Dataset records:
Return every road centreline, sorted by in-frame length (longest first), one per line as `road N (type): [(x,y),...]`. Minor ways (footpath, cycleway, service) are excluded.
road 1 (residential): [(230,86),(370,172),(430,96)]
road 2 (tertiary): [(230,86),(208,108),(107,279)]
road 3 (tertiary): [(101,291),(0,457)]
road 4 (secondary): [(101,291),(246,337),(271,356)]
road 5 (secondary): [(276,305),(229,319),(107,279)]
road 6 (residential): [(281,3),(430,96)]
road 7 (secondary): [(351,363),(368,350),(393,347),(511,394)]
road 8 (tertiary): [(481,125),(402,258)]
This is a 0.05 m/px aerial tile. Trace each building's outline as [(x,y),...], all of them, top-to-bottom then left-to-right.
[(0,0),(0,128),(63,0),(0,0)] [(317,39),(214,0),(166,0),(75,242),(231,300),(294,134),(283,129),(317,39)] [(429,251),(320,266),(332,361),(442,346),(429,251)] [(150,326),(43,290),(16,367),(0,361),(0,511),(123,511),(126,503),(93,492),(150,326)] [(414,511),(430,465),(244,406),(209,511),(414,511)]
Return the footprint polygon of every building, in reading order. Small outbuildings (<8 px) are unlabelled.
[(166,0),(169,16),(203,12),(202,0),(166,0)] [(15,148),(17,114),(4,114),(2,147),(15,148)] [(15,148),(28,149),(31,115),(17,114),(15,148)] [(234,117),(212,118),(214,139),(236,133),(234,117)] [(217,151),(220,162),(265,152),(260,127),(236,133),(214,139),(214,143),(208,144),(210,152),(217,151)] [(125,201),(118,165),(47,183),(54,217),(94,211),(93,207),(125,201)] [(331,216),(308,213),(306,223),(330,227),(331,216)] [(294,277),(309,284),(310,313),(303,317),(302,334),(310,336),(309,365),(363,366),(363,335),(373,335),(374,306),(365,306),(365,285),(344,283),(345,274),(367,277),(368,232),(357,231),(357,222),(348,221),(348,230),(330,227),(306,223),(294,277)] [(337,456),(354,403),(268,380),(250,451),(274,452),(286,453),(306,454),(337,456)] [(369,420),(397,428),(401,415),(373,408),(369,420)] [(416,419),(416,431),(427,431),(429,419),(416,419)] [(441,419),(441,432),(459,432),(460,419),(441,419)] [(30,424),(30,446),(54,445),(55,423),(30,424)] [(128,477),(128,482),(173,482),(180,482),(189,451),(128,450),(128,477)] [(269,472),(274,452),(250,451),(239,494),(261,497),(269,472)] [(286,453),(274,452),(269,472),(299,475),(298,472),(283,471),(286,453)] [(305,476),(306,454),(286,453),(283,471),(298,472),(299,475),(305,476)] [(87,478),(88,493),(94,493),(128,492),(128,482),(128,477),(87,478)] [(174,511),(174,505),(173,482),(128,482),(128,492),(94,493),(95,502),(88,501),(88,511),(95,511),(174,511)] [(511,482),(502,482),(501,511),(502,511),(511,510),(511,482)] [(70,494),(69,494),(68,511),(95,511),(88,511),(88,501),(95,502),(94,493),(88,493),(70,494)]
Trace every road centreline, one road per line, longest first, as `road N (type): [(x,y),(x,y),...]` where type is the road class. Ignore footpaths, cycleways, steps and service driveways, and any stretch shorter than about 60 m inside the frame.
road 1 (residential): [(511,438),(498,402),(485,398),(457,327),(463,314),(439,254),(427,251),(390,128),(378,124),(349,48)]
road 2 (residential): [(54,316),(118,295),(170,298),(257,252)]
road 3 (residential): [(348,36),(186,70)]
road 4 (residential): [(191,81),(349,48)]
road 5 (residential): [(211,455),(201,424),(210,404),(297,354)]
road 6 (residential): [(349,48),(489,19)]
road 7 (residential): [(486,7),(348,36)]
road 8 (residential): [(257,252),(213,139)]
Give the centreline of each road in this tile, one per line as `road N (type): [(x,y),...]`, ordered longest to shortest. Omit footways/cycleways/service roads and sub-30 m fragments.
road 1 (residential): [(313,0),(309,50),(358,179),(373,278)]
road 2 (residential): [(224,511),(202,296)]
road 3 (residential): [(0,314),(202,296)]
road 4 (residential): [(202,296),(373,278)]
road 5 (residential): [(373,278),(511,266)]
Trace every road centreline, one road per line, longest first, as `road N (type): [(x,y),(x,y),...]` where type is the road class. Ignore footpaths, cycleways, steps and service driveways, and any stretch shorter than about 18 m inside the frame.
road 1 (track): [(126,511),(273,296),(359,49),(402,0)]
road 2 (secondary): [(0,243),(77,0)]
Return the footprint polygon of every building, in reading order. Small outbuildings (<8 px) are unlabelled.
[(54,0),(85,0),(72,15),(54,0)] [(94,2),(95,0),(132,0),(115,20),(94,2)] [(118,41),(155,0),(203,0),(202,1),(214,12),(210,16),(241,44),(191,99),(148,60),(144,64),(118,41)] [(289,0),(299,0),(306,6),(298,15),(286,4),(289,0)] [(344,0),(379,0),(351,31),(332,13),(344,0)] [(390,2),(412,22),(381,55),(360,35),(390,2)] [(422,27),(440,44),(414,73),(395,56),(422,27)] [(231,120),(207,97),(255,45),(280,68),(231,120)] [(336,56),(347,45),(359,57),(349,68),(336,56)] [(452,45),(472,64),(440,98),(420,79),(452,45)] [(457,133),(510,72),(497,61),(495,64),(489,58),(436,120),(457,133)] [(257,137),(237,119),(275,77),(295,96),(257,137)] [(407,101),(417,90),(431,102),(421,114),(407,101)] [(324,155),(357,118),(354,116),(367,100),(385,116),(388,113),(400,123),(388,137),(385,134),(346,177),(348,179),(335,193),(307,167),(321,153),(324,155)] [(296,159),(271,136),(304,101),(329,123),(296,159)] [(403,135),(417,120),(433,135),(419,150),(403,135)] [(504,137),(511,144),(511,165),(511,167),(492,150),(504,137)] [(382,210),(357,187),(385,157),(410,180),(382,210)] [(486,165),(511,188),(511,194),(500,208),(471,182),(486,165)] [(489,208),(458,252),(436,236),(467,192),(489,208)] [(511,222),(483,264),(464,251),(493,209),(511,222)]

What to work on:
Turn the lines above into a numbered list, one line per item with its wording unchanged, and drop any blank lines.

Output for this task:
1. Return every road centreline, sorted by in-frame length (longest first), one per line as `road N (type): [(x,y),...]`. Minor ways (footpath, cycleway, service) are excluded.
2. road 1 (residential): [(230,86),(370,172),(430,96)]
3. road 2 (tertiary): [(230,86),(208,108),(107,279)]
4. road 3 (tertiary): [(101,291),(0,457)]
5. road 4 (secondary): [(101,291),(246,337),(271,356)]
6. road 5 (secondary): [(276,305),(229,319),(107,279)]
7. road 6 (residential): [(281,3),(430,96)]
8. road 7 (secondary): [(351,363),(368,350),(393,347),(511,394)]
9. road 8 (tertiary): [(481,125),(402,258)]
10. This is a 0.05 m/px aerial tile. Trace each building's outline as [(x,y),...], all of them, top-to-bottom then left-to-right.
11. [(0,0),(0,128),(63,0),(0,0)] [(317,39),(214,0),(166,0),(75,242),(231,300),(294,134),(283,129),(317,39)] [(429,251),(320,266),(332,361),(442,346),(429,251)] [(150,326),(43,290),(16,367),(0,361),(0,511),(123,511),(126,503),(93,492),(150,326)] [(414,511),(430,465),(244,406),(209,511),(414,511)]
12. Return the footprint polygon of every building, in reading order. Small outbuildings (<8 px) are unlabelled.
13. [(166,0),(169,16),(203,12),(202,0),(166,0)] [(15,148),(17,114),(4,114),(2,147),(15,148)] [(15,148),(28,149),(31,115),(17,114),(15,148)] [(234,117),(212,118),(214,139),(236,133),(234,117)] [(217,151),(220,162),(265,152),(260,127),(236,133),(214,139),(214,143),(208,144),(210,152),(217,151)] [(125,201),(118,165),(47,183),(54,217),(94,211),(93,207),(125,201)] [(331,216),(308,213),(306,223),(330,227),(331,216)] [(294,277),(309,284),(310,313),(303,317),(302,334),(310,336),(309,365),(363,366),(363,335),(373,335),(374,306),(365,306),(365,285),(344,283),(345,274),(367,277),(368,232),(357,231),(357,222),(348,221),(348,230),(330,227),(306,223),(294,277)] [(337,456),(354,403),(268,380),(250,451),(274,452),(286,453),(306,454),(337,456)] [(369,420),(397,428),(401,415),(373,408),(369,420)] [(416,419),(416,431),(427,431),(429,419),(416,419)] [(441,419),(441,432),(459,432),(460,419),(441,419)] [(30,424),(30,446),(54,445),(55,423),(30,424)] [(128,477),(128,482),(173,482),(180,482),(189,451),(128,450),(128,477)] [(269,472),(274,452),(250,451),(239,494),(261,497),(269,472)] [(286,453),(274,452),(269,472),(299,475),(298,472),(283,471),(286,453)] [(305,476),(306,454),(286,453),(283,471),(298,472),(299,475),(305,476)] [(87,478),(88,493),(94,493),(128,492),(128,482),(128,477),(87,478)] [(174,511),(174,505),(173,482),(128,482),(128,492),(94,493),(95,502),(88,501),(88,511),(95,511),(174,511)] [(511,482),(502,482),(501,511),(502,511),(511,510),(511,482)] [(70,494),(69,494),(68,511),(95,511),(88,511),(88,501),(95,502),(94,493),(88,493),(70,494)]
14. Trace every road centreline, one road per line, longest first, as `road N (type): [(x,y),(x,y),...]` where type is the road class. Ignore footpaths, cycleways, steps and service driveways, and any stretch shorter than about 60 m inside the frame.
15. road 1 (residential): [(511,438),(498,402),(485,398),(457,327),(463,314),(439,254),(427,251),(390,128),(378,124),(349,48)]
16. road 2 (residential): [(54,316),(118,295),(170,298),(257,252)]
17. road 3 (residential): [(348,36),(186,70)]
18. road 4 (residential): [(191,81),(349,48)]
19. road 5 (residential): [(211,455),(201,424),(210,404),(297,354)]
20. road 6 (residential): [(349,48),(489,19)]
21. road 7 (residential): [(486,7),(348,36)]
22. road 8 (residential): [(257,252),(213,139)]
23. Give the centreline of each road in this tile, one per line as `road N (type): [(x,y),...]`, ordered longest to shortest. Omit footways/cycleways/service roads and sub-30 m fragments.
24. road 1 (residential): [(313,0),(309,50),(358,179),(373,278)]
25. road 2 (residential): [(224,511),(202,296)]
26. road 3 (residential): [(0,314),(202,296)]
27. road 4 (residential): [(202,296),(373,278)]
28. road 5 (residential): [(373,278),(511,266)]
29. Trace every road centreline, one road per line, longest first, as `road N (type): [(x,y),(x,y),...]` where type is the road class. Ignore footpaths, cycleways, steps and service driveways, and any stretch shorter than about 18 m inside the frame.
30. road 1 (track): [(126,511),(273,296),(359,49),(402,0)]
31. road 2 (secondary): [(0,243),(77,0)]
32. Return the footprint polygon of every building, in reading order. Small outbuildings (<8 px) are unlabelled.
33. [(54,0),(85,0),(72,15),(54,0)] [(94,2),(95,0),(132,0),(115,20),(94,2)] [(118,41),(155,0),(203,0),(202,1),(214,12),(210,16),(241,44),(191,99),(148,60),(144,64),(118,41)] [(289,0),(299,0),(306,6),(298,15),(286,4),(289,0)] [(344,0),(379,0),(351,31),(332,13),(344,0)] [(390,2),(412,22),(381,55),(360,35),(390,2)] [(422,27),(440,44),(414,73),(395,56),(422,27)] [(231,120),(207,97),(255,45),(280,68),(231,120)] [(336,56),(347,45),(359,57),(349,68),(336,56)] [(452,45),(472,64),(440,98),(420,79),(452,45)] [(457,133),(510,72),(497,61),(495,64),(489,58),(436,120),(457,133)] [(257,137),(237,119),(275,77),(295,96),(257,137)] [(407,101),(417,90),(431,102),(421,114),(407,101)] [(324,155),(357,118),(354,116),(367,100),(385,116),(388,113),(400,123),(388,137),(385,134),(346,177),(348,179),(335,193),(307,167),(321,153),(324,155)] [(296,159),(271,136),(304,101),(329,123),(296,159)] [(403,135),(417,120),(433,135),(419,150),(403,135)] [(504,137),(511,144),(511,165),(511,167),(492,150),(504,137)] [(382,210),(357,187),(385,157),(410,180),(382,210)] [(486,165),(511,188),(511,194),(500,208),(471,182),(486,165)] [(489,208),(458,252),(436,236),(467,192),(489,208)] [(511,222),(483,264),(464,251),(493,209),(511,222)]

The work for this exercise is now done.